*** Opening RECORD SET ***

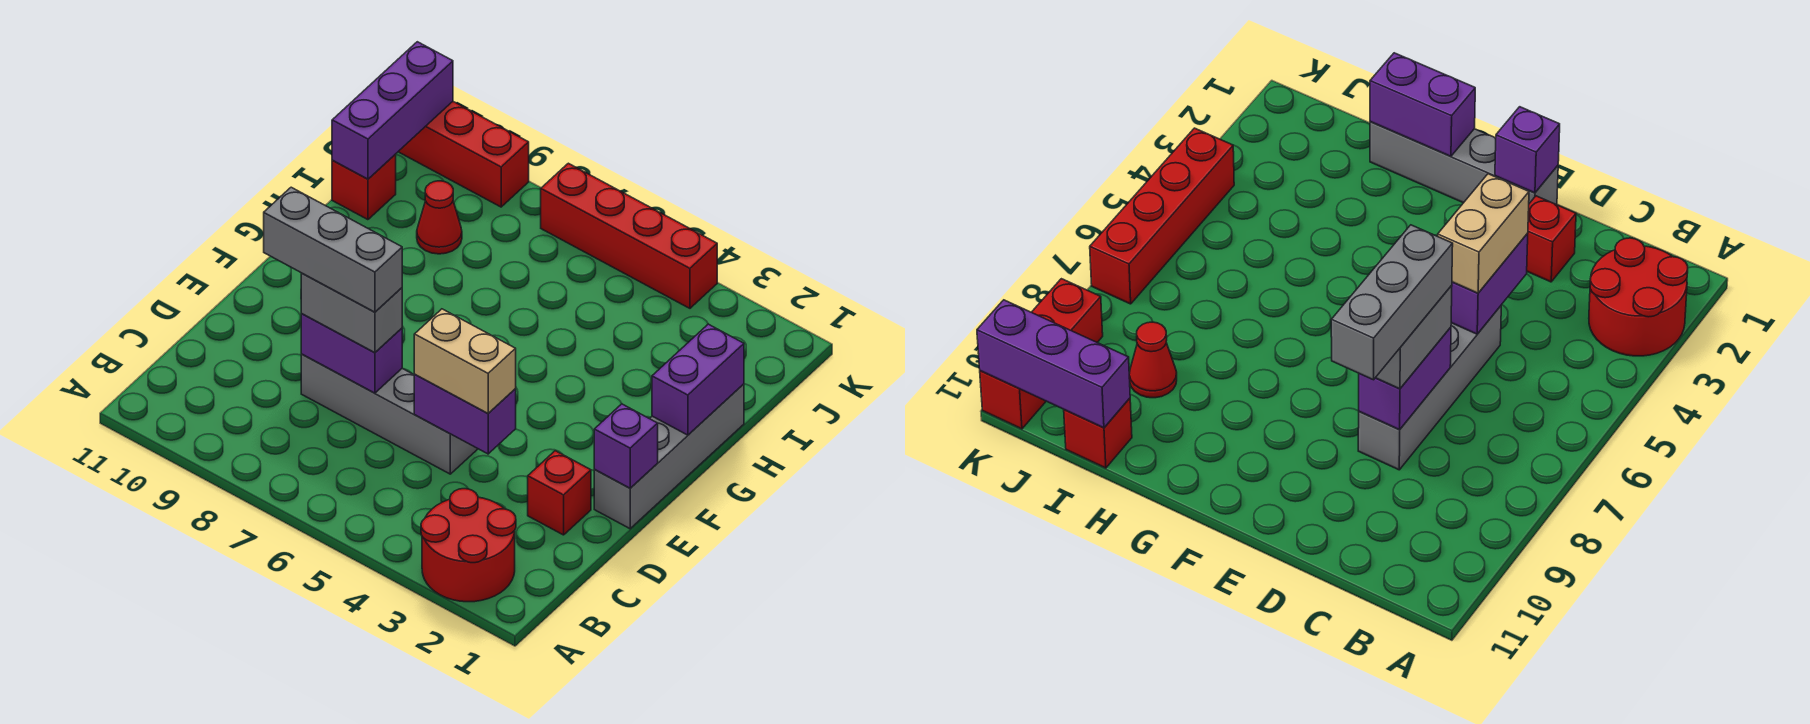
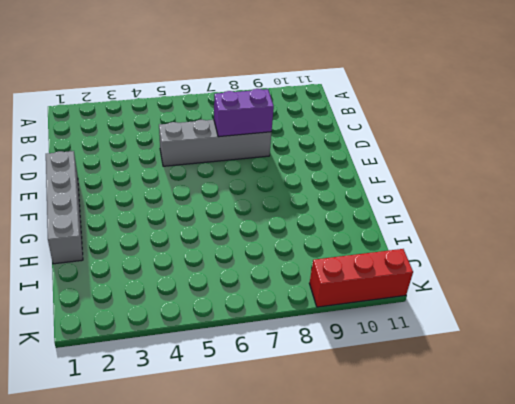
none -> red round brick A2:B3 level 1
none -> red brick D2 level 1
none -> red cone I9 level 1

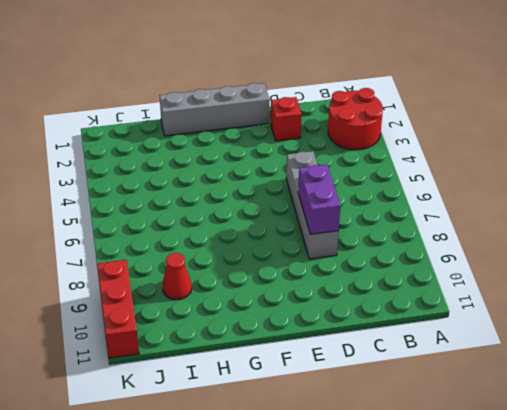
none -> red brick I11 level 1
none -> red brick K4:K7 level 1
none -> purple brick D4:D5 level 2

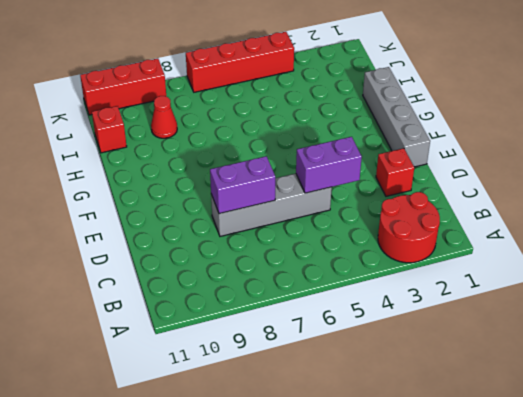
none -> purple brick E1 level 2
none -> purple brick G1:H1 level 2
none -> purple brick I11:K11 level 2

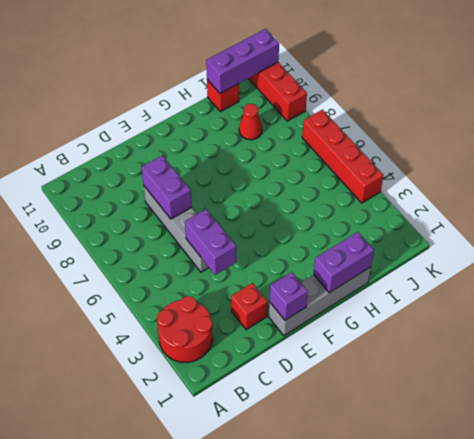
none -> tan brick D4:D5 level 3
none -> grey brick D7:D8 level 3
none -> grey brick D7:D9 level 4

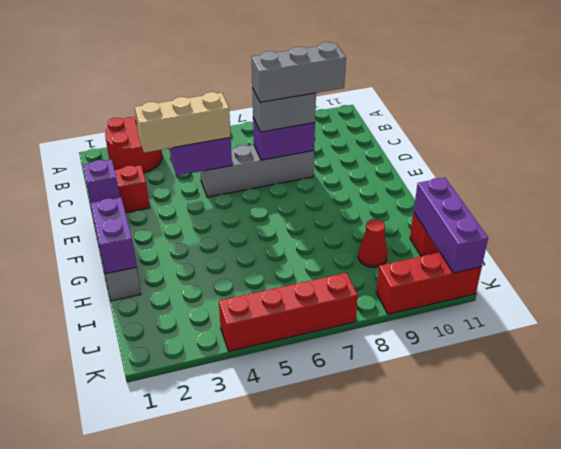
tan brick D3:D5 level 3 -> tan brick D4:D5 level 3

*** Closing RECORD SET ***

# PROMPT
Output every record exactly, minus the pictures.

# FINISHED EXERCISE
none -> red round brick A2:B3 level 1
none -> red brick D2 level 1
none -> red cone I9 level 1

none -> red brick I11 level 1
none -> red brick K4:K7 level 1
none -> purple brick D4:D5 level 2

none -> purple brick E1 level 2
none -> purple brick G1:H1 level 2
none -> purple brick I11:K11 level 2

none -> tan brick D4:D5 level 3
none -> grey brick D7:D8 level 3
none -> grey brick D7:D9 level 4

tan brick D3:D5 level 3 -> tan brick D4:D5 level 3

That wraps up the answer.